Work item:
Write the entries out again exactly; any picture among them gets left out.

======== Exercise materials

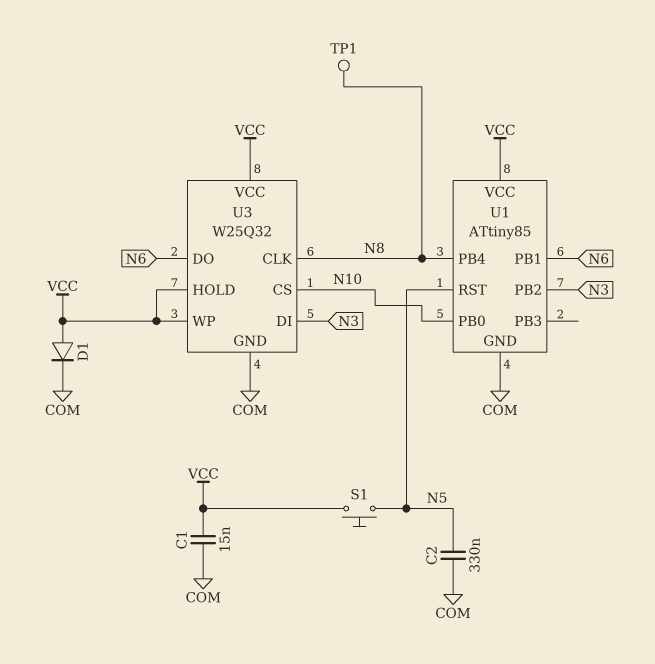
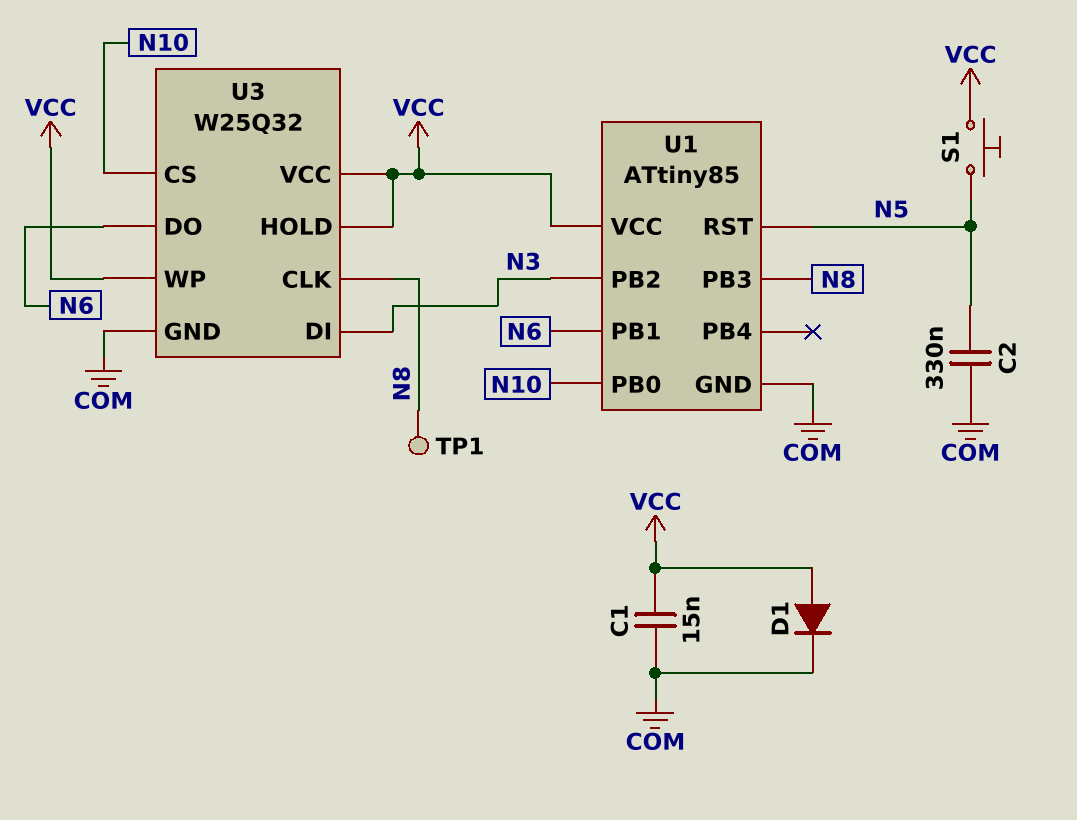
U1 pin PB3: none -> N8
U1 pin PB4: N8 -> none

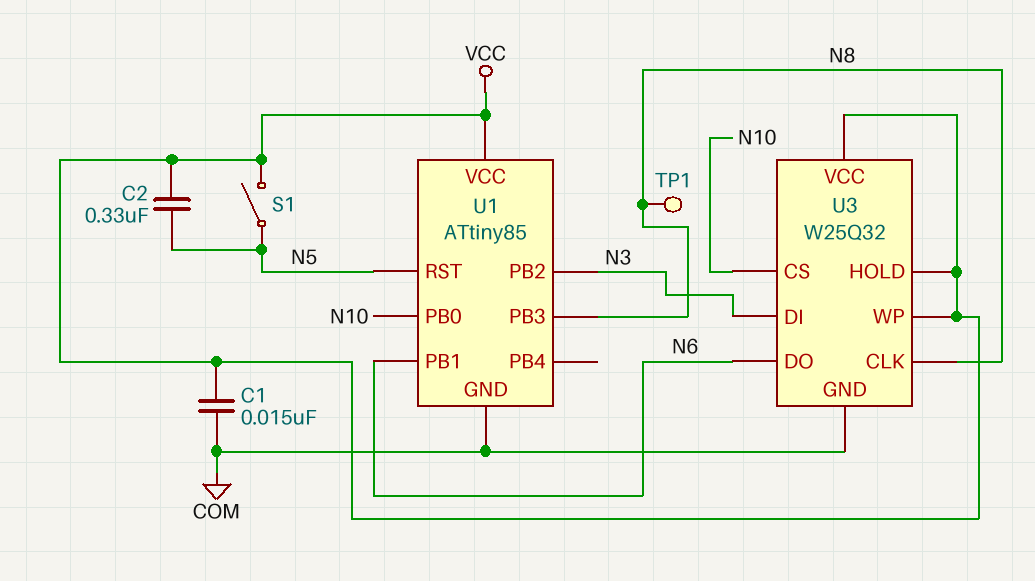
C2: 330nF (COM, N5) -> 330nF (N5, VCC)
D1: diode (A VCC, K COM) -> none
S1: button (N5, VCC) -> switch (N5, VCC)

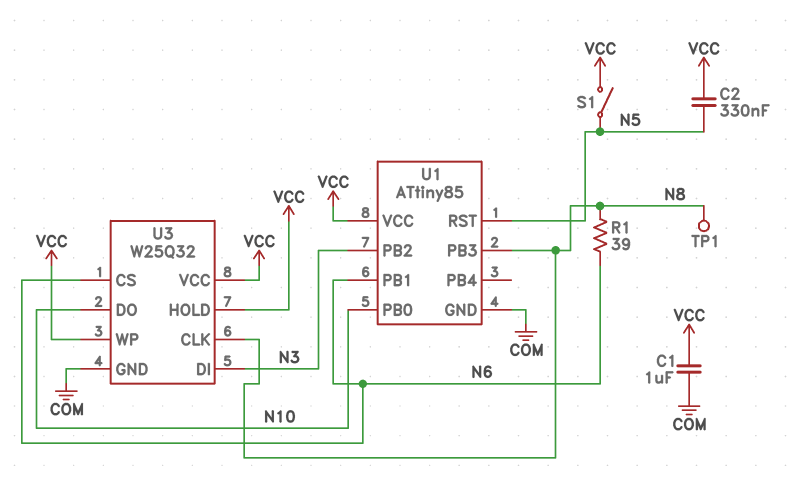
C1: 15nF (COM, VCC) -> 1uF (COM, VCC)
R1: none -> 39 (N6, N8)
U3 pin CS: N10 -> N6
U3 pin DO: N6 -> N10

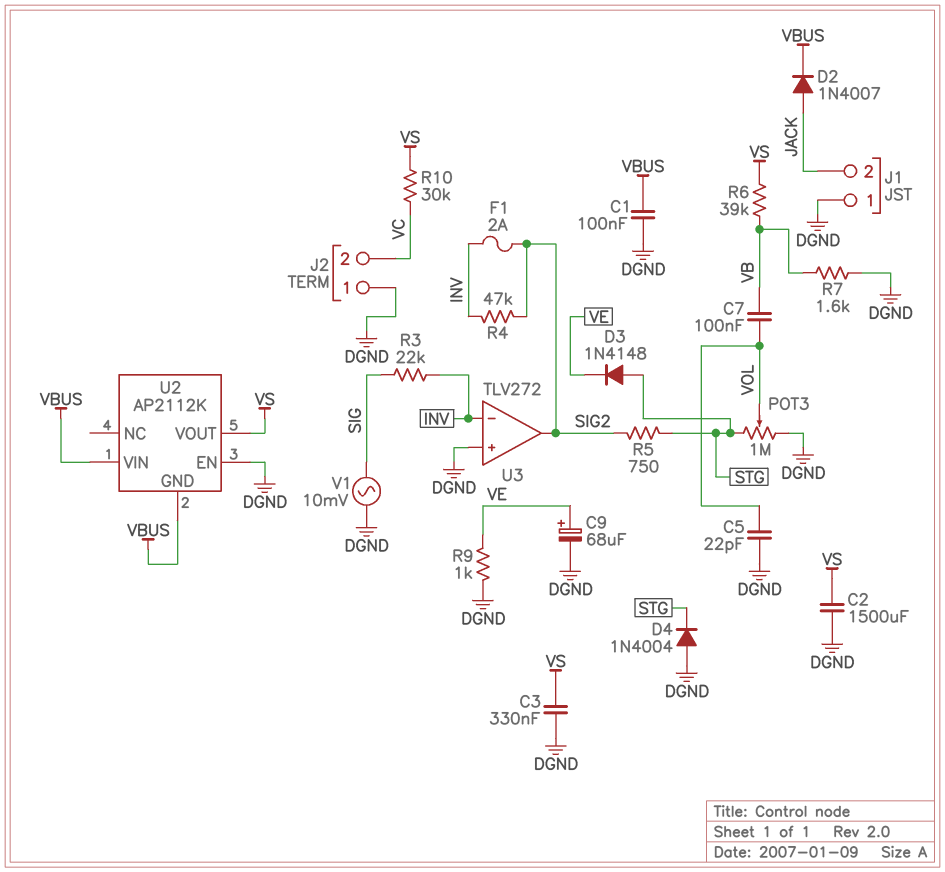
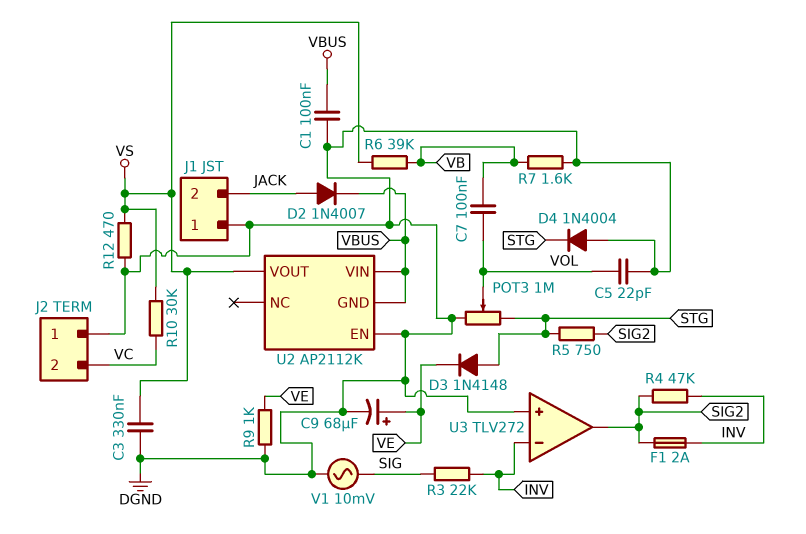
C2: 1500uF (DGND, VS) -> none
R12: none -> 470 (DGND, VS)

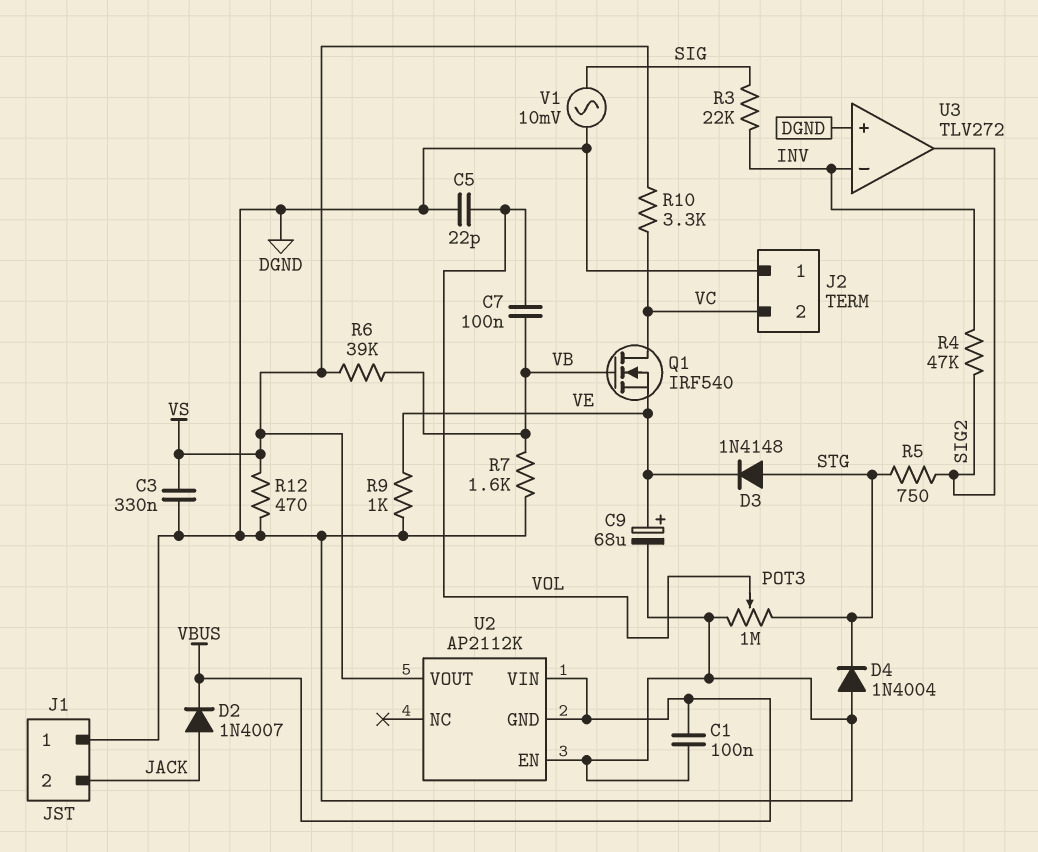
F1: 2A (INV, SIG2) -> none
Q1: none -> NMOS IRF540 (G VB, D VC, S VE)
R10: 30k (VC, VS) -> 3.3k (VC, VS)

================

Final answer:
U1 pin PB3: none -> N8
U1 pin PB4: N8 -> none

C2: 330nF (COM, N5) -> 330nF (N5, VCC)
D1: diode (A VCC, K COM) -> none
S1: button (N5, VCC) -> switch (N5, VCC)

C1: 15nF (COM, VCC) -> 1uF (COM, VCC)
R1: none -> 39 (N6, N8)
U3 pin CS: N10 -> N6
U3 pin DO: N6 -> N10

C2: 1500uF (DGND, VS) -> none
R12: none -> 470 (DGND, VS)

F1: 2A (INV, SIG2) -> none
Q1: none -> NMOS IRF540 (G VB, D VC, S VE)
R10: 30k (VC, VS) -> 3.3k (VC, VS)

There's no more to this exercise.